▶ Data segment:
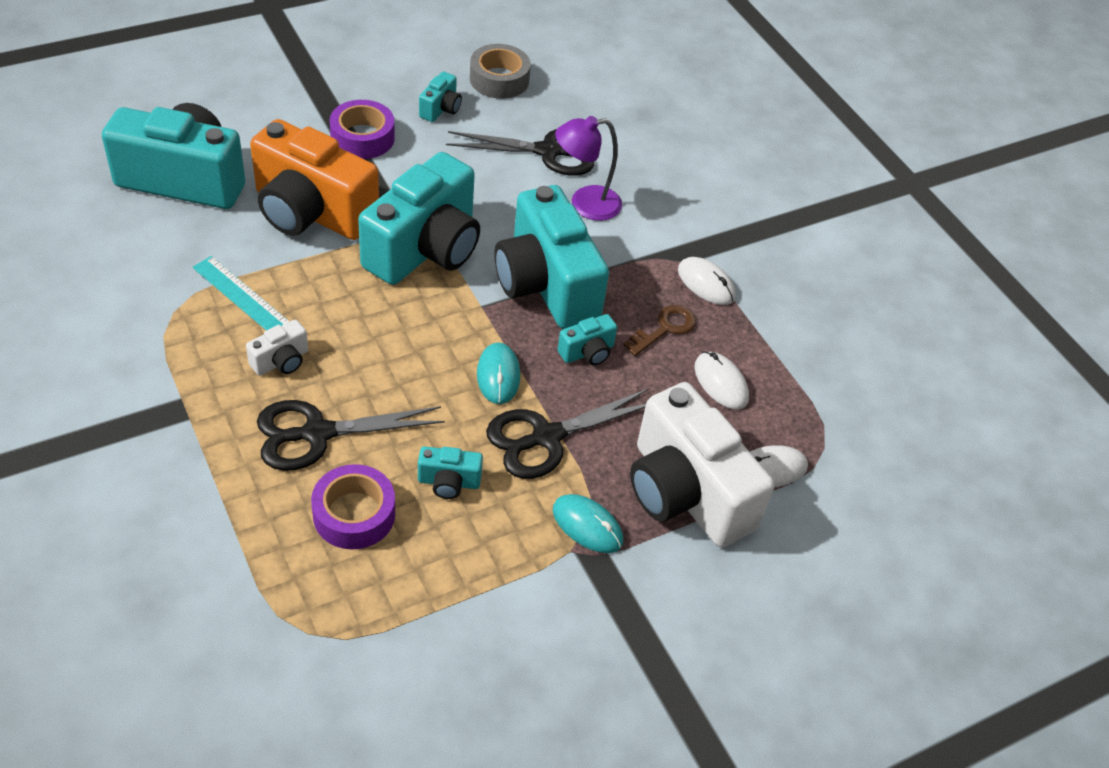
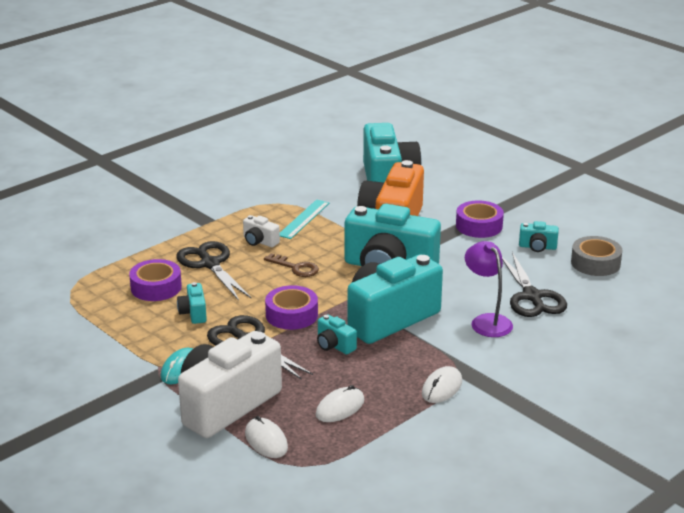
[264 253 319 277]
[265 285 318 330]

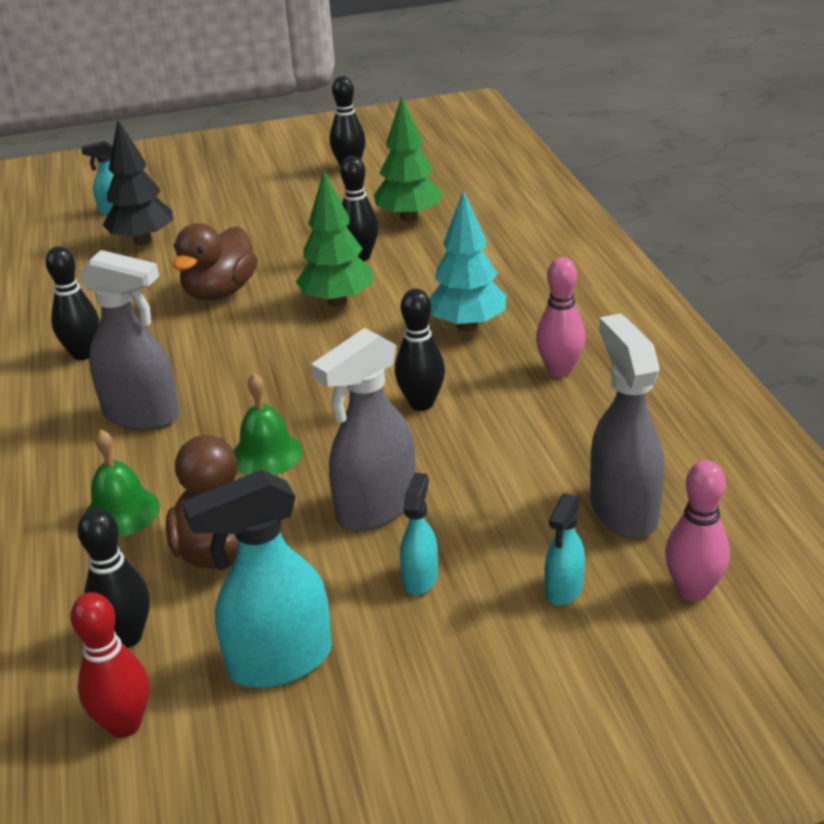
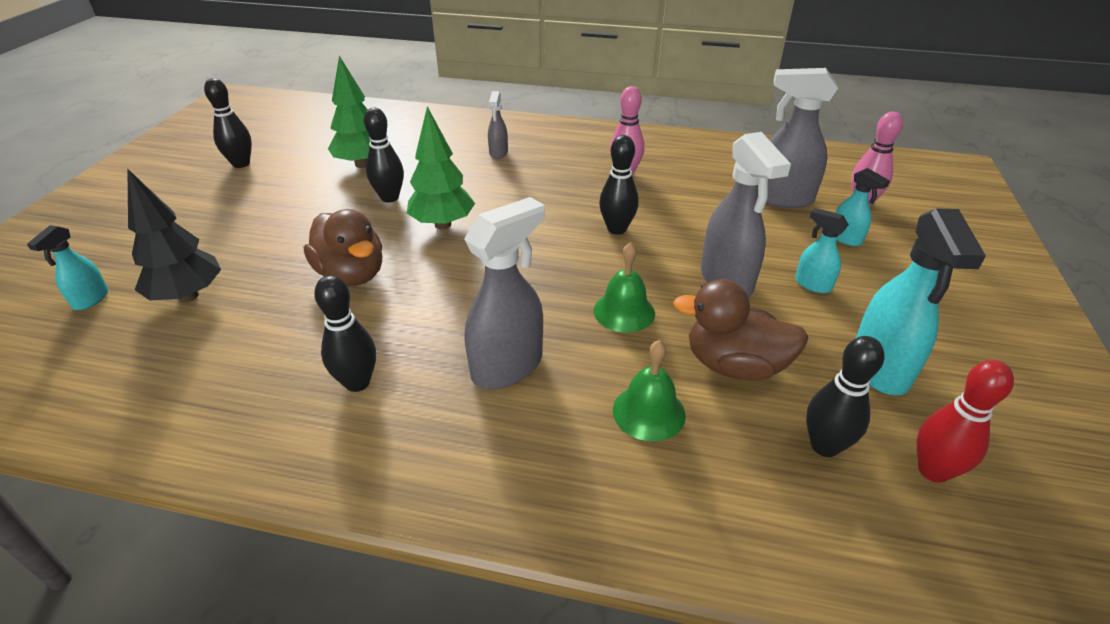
[429 190 506 331] (first image)
[488 91 508 159]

▶ Exercise requirements: Return the complete material above exactly, with no picture.

▶ Task output:
[264 253 319 277]
[265 285 318 330]

[429 190 506 331] (first image)
[488 91 508 159]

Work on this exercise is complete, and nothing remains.